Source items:
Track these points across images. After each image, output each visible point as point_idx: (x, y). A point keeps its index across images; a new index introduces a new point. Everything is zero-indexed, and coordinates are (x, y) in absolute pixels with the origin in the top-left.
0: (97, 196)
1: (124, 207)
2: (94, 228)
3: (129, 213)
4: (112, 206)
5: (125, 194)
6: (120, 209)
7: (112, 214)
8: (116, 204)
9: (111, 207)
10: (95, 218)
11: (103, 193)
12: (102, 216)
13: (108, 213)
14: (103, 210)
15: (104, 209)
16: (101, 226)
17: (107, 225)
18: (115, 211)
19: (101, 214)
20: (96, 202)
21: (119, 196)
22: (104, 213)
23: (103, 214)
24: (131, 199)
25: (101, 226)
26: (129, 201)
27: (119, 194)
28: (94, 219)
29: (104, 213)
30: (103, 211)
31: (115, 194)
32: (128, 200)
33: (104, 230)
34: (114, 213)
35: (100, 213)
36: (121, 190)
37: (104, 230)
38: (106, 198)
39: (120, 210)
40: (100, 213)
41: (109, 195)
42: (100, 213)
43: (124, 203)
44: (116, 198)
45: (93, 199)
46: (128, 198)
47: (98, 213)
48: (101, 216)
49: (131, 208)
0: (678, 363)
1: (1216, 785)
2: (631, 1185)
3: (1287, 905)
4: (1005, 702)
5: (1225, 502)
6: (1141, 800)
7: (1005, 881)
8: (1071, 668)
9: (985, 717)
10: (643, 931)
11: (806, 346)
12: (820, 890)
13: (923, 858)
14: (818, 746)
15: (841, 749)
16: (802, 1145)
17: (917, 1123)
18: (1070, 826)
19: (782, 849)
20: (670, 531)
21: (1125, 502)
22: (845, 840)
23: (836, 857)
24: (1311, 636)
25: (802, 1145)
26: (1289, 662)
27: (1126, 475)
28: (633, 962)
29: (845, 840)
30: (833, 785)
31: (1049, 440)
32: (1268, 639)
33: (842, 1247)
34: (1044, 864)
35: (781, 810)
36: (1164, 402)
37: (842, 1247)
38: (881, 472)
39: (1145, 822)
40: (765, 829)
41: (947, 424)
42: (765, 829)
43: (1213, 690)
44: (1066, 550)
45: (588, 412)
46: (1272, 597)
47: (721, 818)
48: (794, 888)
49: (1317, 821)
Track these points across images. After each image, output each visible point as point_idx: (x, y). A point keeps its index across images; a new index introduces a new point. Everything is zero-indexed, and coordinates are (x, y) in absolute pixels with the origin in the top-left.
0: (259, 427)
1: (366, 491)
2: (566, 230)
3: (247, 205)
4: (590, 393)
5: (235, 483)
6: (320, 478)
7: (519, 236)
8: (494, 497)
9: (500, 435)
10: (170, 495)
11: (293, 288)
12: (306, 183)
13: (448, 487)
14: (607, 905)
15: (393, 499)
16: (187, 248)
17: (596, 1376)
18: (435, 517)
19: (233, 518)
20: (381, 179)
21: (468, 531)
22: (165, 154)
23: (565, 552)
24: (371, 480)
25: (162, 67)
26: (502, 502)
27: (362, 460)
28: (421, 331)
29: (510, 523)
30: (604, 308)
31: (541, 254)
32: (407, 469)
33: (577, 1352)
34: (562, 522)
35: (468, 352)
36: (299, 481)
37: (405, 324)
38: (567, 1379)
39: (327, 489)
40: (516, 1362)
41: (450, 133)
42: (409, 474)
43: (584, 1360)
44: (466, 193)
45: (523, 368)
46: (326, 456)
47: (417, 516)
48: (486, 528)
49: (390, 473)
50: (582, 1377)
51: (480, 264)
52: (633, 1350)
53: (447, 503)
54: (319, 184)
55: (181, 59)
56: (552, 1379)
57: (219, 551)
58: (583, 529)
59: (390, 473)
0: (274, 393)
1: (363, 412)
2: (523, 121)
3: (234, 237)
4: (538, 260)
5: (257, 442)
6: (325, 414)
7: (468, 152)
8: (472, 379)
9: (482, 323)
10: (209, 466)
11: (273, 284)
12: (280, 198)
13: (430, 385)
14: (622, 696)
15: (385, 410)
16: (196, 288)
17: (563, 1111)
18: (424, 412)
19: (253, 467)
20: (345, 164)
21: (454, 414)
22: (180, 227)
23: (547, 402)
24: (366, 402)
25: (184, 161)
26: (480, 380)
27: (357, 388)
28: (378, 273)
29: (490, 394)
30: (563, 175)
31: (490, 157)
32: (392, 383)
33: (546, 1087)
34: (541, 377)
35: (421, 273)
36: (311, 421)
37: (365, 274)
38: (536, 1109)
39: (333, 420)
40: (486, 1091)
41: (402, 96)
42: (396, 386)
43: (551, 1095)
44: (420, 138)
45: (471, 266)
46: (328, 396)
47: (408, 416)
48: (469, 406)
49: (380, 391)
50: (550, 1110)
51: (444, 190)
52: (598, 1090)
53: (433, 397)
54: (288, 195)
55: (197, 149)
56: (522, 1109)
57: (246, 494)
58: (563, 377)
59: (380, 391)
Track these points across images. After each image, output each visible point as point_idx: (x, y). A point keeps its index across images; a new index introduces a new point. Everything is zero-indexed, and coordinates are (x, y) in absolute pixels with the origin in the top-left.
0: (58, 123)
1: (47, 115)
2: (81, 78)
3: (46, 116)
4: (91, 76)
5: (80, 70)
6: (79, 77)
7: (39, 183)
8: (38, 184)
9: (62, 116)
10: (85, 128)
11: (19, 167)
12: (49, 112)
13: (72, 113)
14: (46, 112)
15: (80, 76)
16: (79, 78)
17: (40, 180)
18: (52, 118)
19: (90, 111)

__Exercise__.
Copy every line of the items above, reproducing each one without any change.

__Exercise response__.
Track these points across images. After each image, output each visible point as point_idx: (x, y). A point keeps its index across images; a new index introduces a new point. Everything is zero-indexed, and coordinates are (x, y) in absolute pixels with the origin in the top-left.
0: (97, 196)
1: (124, 207)
2: (94, 228)
3: (129, 213)
4: (112, 206)
5: (125, 194)
6: (120, 209)
7: (112, 214)
8: (116, 204)
9: (111, 207)
10: (95, 218)
11: (103, 193)
12: (102, 216)
13: (108, 213)
14: (103, 210)
15: (104, 209)
16: (101, 226)
17: (107, 225)
18: (115, 211)
19: (101, 214)
20: (96, 202)
21: (119, 196)
22: (104, 213)
23: (103, 214)
24: (131, 199)
25: (101, 226)
26: (129, 201)
27: (119, 194)
28: (94, 219)
29: (104, 213)
30: (103, 211)
31: (115, 194)
32: (128, 200)
33: (104, 230)
34: (114, 213)
35: (100, 213)
36: (121, 190)
37: (104, 230)
38: (106, 198)
39: (120, 210)
40: (100, 213)
41: (109, 195)
42: (100, 213)
43: (124, 203)
44: (116, 198)
45: (93, 199)
46: (128, 198)
47: (98, 213)
48: (101, 216)
49: (131, 208)
0: (678, 363)
1: (1216, 785)
2: (631, 1185)
3: (1287, 905)
4: (1005, 702)
5: (1225, 502)
6: (1141, 800)
7: (1005, 881)
8: (1071, 668)
9: (985, 717)
10: (643, 931)
11: (806, 346)
12: (820, 890)
13: (923, 858)
14: (818, 746)
15: (841, 749)
16: (802, 1145)
17: (917, 1123)
18: (1070, 826)
19: (782, 849)
20: (670, 531)
21: (1125, 502)
22: (845, 840)
23: (836, 857)
24: (1311, 636)
25: (802, 1145)
26: (1289, 662)
27: (1126, 475)
28: (633, 962)
29: (845, 840)
30: (833, 785)
31: (1049, 440)
32: (1268, 639)
33: (842, 1247)
34: (1044, 864)
35: (781, 810)
36: (1164, 402)
37: (842, 1247)
38: (881, 472)
39: (1145, 822)
40: (765, 829)
41: (947, 424)
42: (765, 829)
43: (1213, 690)
44: (1066, 550)
45: (588, 412)
46: (1272, 597)
47: (721, 818)
48: (794, 888)
49: (1317, 821)
Track these points across images. After each image, output each visible point as point_idx: (x, y). A point keeps its index across images; a new index introduces a new point. Everything is zero-indexed, and coordinates are (x, y) in absolute pixels with the origin in the top-left.
0: (259, 427)
1: (366, 491)
2: (566, 230)
3: (247, 205)
4: (590, 393)
5: (235, 483)
6: (320, 478)
7: (519, 236)
8: (494, 497)
9: (500, 435)
10: (170, 495)
11: (293, 288)
12: (306, 183)
13: (448, 487)
14: (607, 905)
15: (393, 499)
16: (187, 248)
17: (596, 1376)
18: (435, 517)
19: (233, 518)
20: (381, 179)
21: (468, 531)
22: (165, 154)
23: (565, 552)
24: (371, 480)
25: (162, 67)
26: (502, 502)
27: (362, 460)
28: (421, 331)
29: (510, 523)
30: (604, 308)
31: (541, 254)
32: (407, 469)
33: (577, 1352)
34: (562, 522)
35: (468, 352)
36: (299, 481)
37: (405, 324)
38: (567, 1379)
39: (327, 489)
40: (516, 1362)
41: (450, 133)
42: (409, 474)
43: (584, 1360)
44: (466, 193)
45: (523, 368)
46: (326, 456)
47: (417, 516)
48: (486, 528)
49: (390, 473)
50: (582, 1377)
51: (480, 264)
52: (633, 1350)
53: (447, 503)
54: (319, 184)
55: (181, 59)
56: (552, 1379)
57: (219, 551)
58: (583, 529)
59: (390, 473)
0: (274, 393)
1: (363, 412)
2: (523, 121)
3: (234, 237)
4: (538, 260)
5: (257, 442)
6: (325, 414)
7: (468, 152)
8: (472, 379)
9: (482, 323)
10: (209, 466)
11: (273, 284)
12: (280, 198)
13: (430, 385)
14: (622, 696)
15: (385, 410)
16: (196, 288)
17: (563, 1111)
18: (424, 412)
19: (253, 467)
20: (345, 164)
21: (454, 414)
22: (180, 227)
23: (547, 402)
24: (366, 402)
25: (184, 161)
26: (480, 380)
27: (357, 388)
28: (378, 273)
29: (490, 394)
30: (563, 175)
31: (490, 157)
32: (392, 383)
33: (546, 1087)
34: (541, 377)
35: (421, 273)
36: (311, 421)
37: (365, 274)
38: (536, 1109)
39: (333, 420)
40: (486, 1091)
41: (402, 96)
42: (396, 386)
43: (551, 1095)
44: (420, 138)
45: (471, 266)
46: (328, 396)
47: (408, 416)
48: (469, 406)
49: (380, 391)
50: (550, 1110)
51: (444, 190)
52: (598, 1090)
53: (433, 397)
54: (288, 195)
55: (197, 149)
56: (522, 1109)
57: (246, 494)
58: (563, 377)
59: (380, 391)
Track these points across images. After each image, output each visible point as point_idx: (x, y). A point keeps its index across images; a new index introduces a new point. Everything is zero-indexed, and coordinates are (x, y) in absolute pixels with the origin in the top-left.
0: (58, 123)
1: (47, 115)
2: (81, 78)
3: (46, 116)
4: (91, 76)
5: (80, 70)
6: (79, 77)
7: (39, 183)
8: (38, 184)
9: (62, 116)
10: (85, 128)
11: (19, 167)
12: (49, 112)
13: (72, 113)
14: (46, 112)
15: (80, 76)
16: (79, 78)
17: (40, 180)
18: (52, 118)
19: (90, 111)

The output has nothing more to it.